**DATA FOR ANALYSIS:**
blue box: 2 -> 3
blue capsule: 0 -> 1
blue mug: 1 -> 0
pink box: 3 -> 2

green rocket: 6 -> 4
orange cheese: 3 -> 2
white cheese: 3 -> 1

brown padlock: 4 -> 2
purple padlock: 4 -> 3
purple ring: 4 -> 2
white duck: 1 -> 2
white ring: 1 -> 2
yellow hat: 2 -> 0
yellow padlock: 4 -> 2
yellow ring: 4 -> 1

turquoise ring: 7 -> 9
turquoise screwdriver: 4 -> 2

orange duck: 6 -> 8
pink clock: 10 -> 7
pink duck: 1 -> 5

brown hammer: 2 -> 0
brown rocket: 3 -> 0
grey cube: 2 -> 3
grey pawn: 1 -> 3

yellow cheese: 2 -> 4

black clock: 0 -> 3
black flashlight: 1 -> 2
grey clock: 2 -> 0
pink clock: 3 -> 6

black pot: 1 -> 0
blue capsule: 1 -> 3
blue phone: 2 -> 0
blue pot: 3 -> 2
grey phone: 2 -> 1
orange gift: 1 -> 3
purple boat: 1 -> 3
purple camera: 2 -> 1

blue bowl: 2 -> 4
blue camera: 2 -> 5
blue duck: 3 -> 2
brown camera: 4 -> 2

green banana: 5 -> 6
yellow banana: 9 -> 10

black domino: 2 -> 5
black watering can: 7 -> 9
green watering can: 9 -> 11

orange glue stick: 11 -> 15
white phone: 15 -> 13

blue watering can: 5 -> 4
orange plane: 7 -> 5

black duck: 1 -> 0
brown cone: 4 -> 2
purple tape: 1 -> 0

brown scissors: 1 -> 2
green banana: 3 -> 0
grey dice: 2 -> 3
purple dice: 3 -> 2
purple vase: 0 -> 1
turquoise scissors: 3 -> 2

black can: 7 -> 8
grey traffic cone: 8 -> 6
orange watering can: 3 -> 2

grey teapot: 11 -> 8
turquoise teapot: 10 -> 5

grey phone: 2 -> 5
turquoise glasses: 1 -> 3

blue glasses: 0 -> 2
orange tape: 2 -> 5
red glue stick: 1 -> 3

**EXERCISE PROMPT:** Only the lines from the one bearing "turquoise screwdriver: 4 -> 2" to the end of the material belong in the answer; set them down verbatim.

**WRITTEN RESPONSE:**
turquoise screwdriver: 4 -> 2

orange duck: 6 -> 8
pink clock: 10 -> 7
pink duck: 1 -> 5

brown hammer: 2 -> 0
brown rocket: 3 -> 0
grey cube: 2 -> 3
grey pawn: 1 -> 3

yellow cheese: 2 -> 4

black clock: 0 -> 3
black flashlight: 1 -> 2
grey clock: 2 -> 0
pink clock: 3 -> 6

black pot: 1 -> 0
blue capsule: 1 -> 3
blue phone: 2 -> 0
blue pot: 3 -> 2
grey phone: 2 -> 1
orange gift: 1 -> 3
purple boat: 1 -> 3
purple camera: 2 -> 1

blue bowl: 2 -> 4
blue camera: 2 -> 5
blue duck: 3 -> 2
brown camera: 4 -> 2

green banana: 5 -> 6
yellow banana: 9 -> 10

black domino: 2 -> 5
black watering can: 7 -> 9
green watering can: 9 -> 11

orange glue stick: 11 -> 15
white phone: 15 -> 13

blue watering can: 5 -> 4
orange plane: 7 -> 5

black duck: 1 -> 0
brown cone: 4 -> 2
purple tape: 1 -> 0

brown scissors: 1 -> 2
green banana: 3 -> 0
grey dice: 2 -> 3
purple dice: 3 -> 2
purple vase: 0 -> 1
turquoise scissors: 3 -> 2

black can: 7 -> 8
grey traffic cone: 8 -> 6
orange watering can: 3 -> 2

grey teapot: 11 -> 8
turquoise teapot: 10 -> 5

grey phone: 2 -> 5
turquoise glasses: 1 -> 3

blue glasses: 0 -> 2
orange tape: 2 -> 5
red glue stick: 1 -> 3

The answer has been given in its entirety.